*** Opening EXERCISE DATA ***

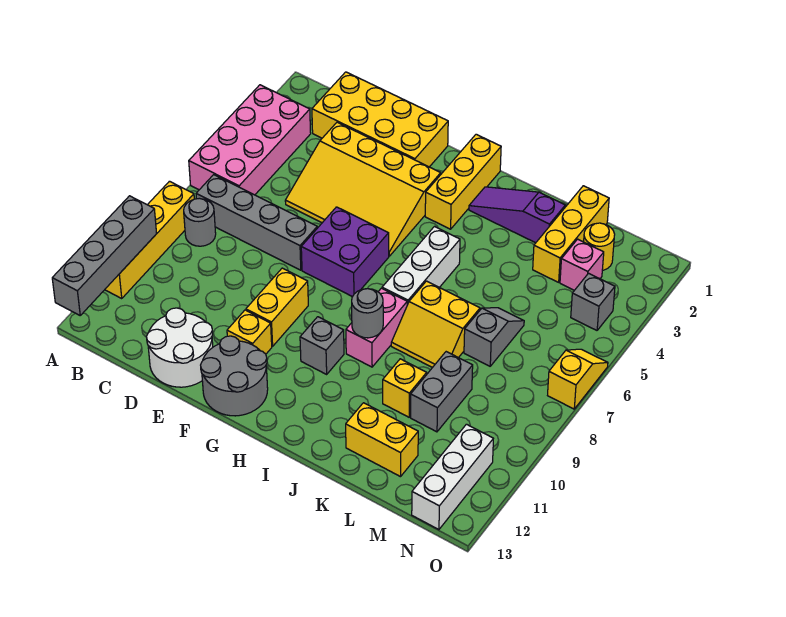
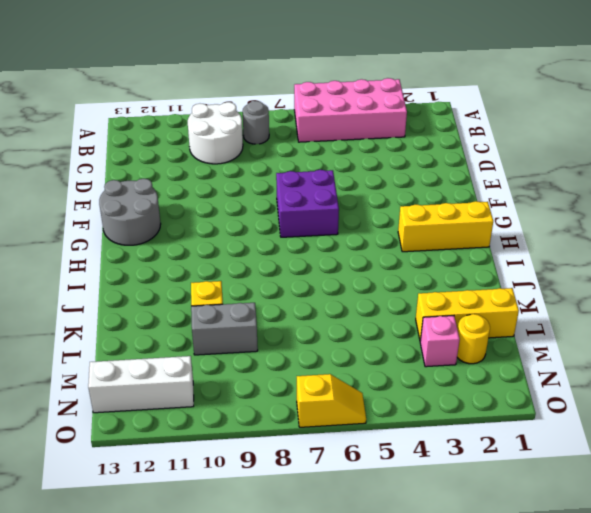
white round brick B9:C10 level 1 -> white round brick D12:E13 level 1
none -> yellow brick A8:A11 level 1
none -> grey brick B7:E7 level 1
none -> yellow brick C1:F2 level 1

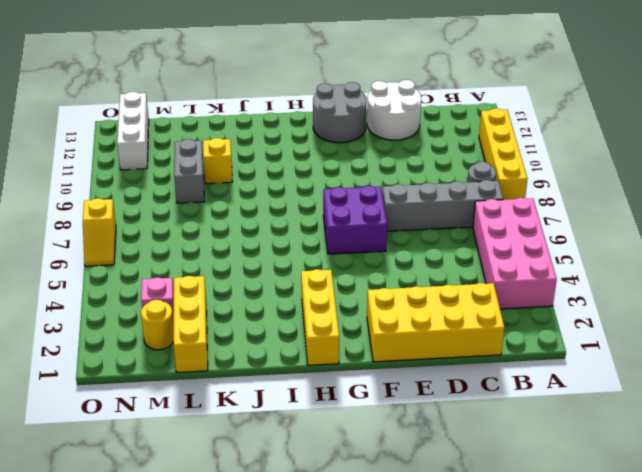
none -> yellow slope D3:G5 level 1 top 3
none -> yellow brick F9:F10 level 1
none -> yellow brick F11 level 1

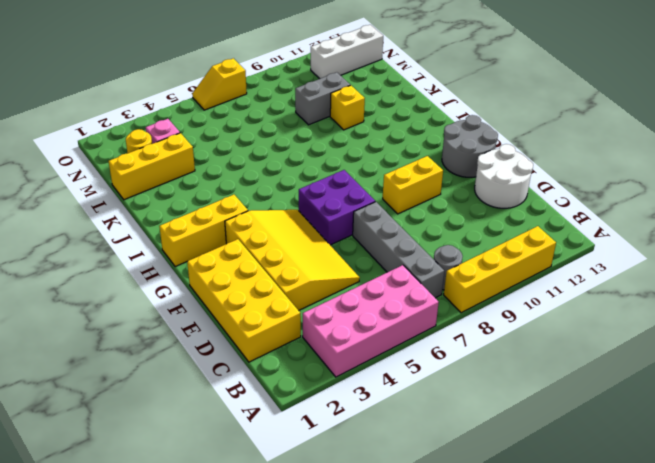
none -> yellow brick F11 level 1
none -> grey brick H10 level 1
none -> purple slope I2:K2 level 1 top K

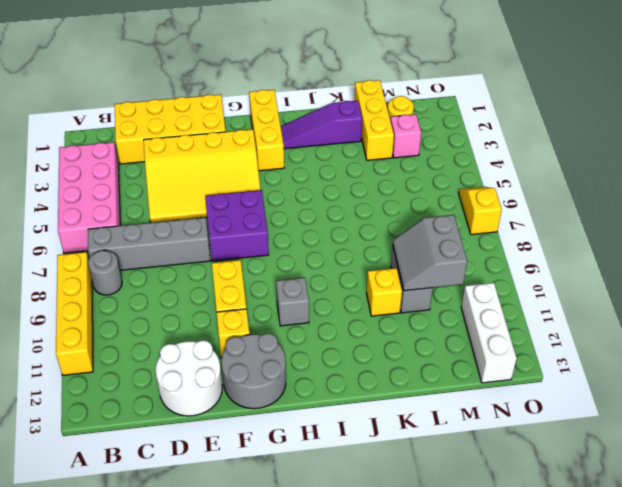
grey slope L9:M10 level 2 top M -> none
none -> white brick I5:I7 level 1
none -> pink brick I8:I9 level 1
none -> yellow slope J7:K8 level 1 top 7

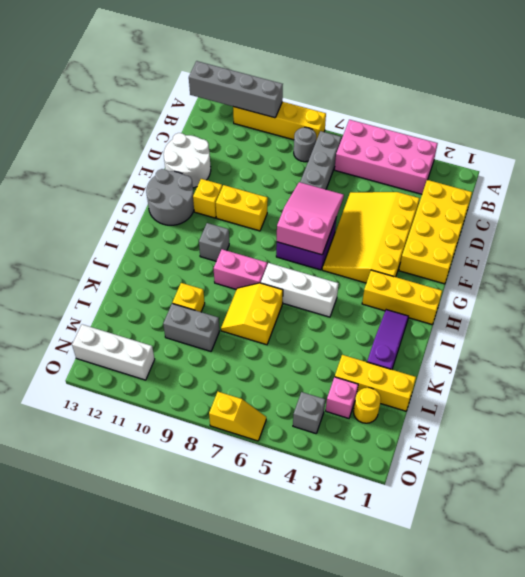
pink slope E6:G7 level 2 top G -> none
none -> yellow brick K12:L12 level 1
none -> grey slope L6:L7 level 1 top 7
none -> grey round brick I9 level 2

*** Closing EXERCISE DATA ***
*** Opening EXERCISE DATA ***

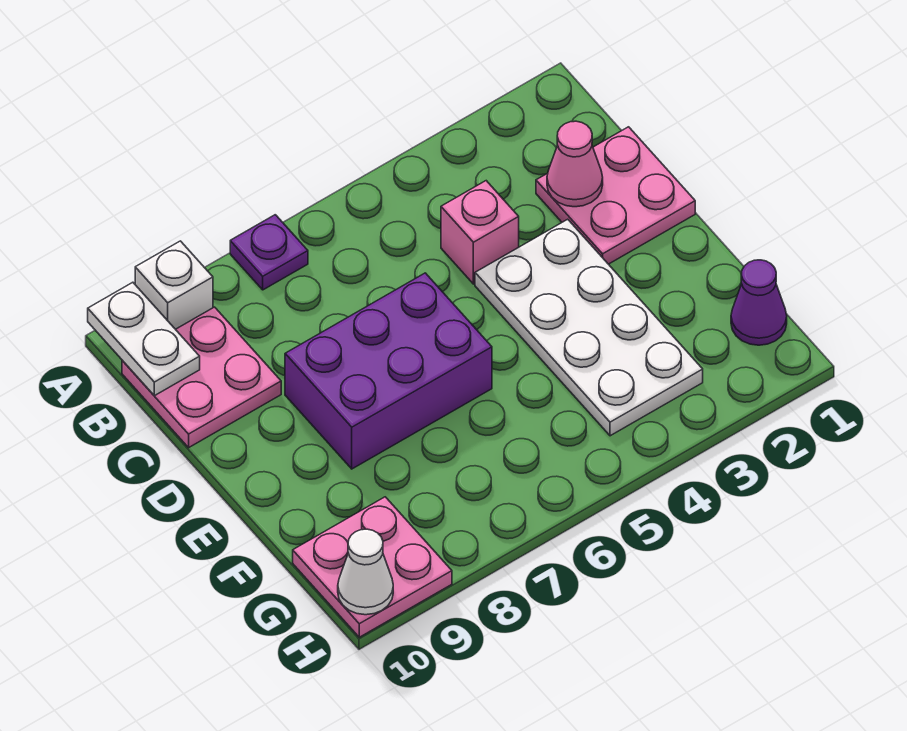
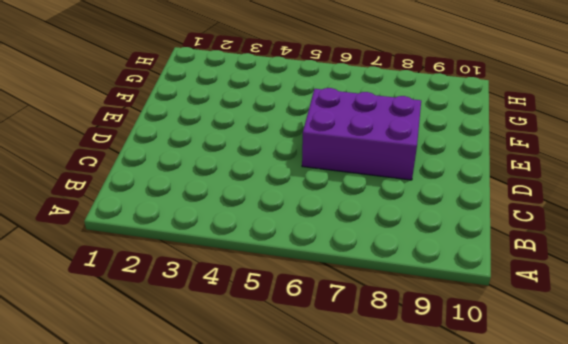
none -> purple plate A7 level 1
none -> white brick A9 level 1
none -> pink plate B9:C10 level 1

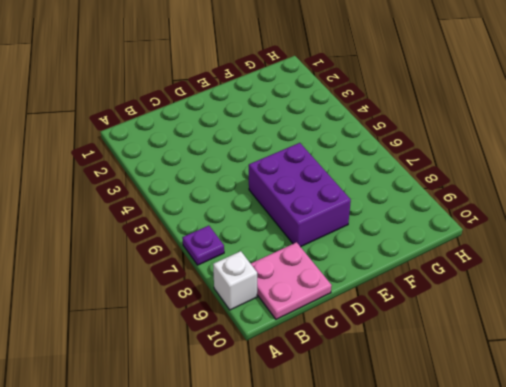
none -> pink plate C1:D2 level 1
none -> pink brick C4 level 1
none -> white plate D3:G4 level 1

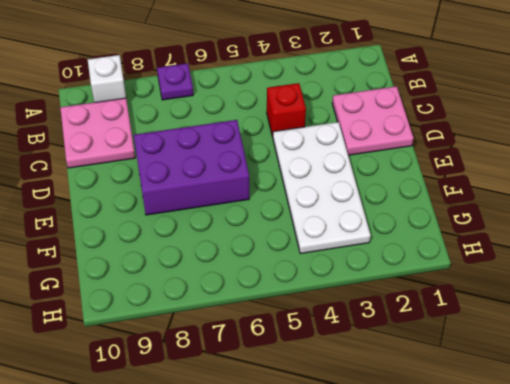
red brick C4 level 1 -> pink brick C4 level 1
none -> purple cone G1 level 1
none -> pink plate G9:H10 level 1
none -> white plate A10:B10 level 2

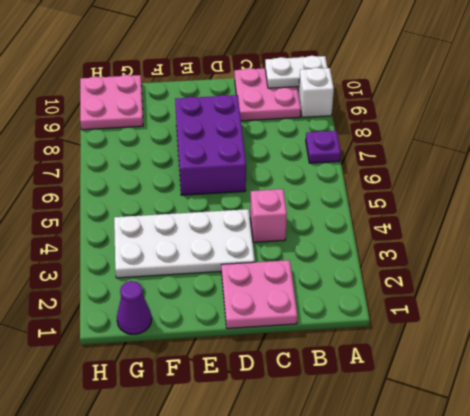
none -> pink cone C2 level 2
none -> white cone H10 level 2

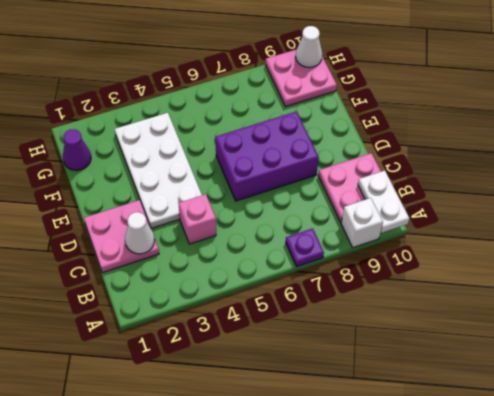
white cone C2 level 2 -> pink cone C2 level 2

*** Closing EXERCISE DATA ***

» **PROBLEM DESCRIPTION**:
Search the data above for the word "cone", then gather each line in which it appears.

» **YOUR SOLUTION**:
none -> purple cone G1 level 1
none -> pink cone C2 level 2
none -> white cone H10 level 2
white cone C2 level 2 -> pink cone C2 level 2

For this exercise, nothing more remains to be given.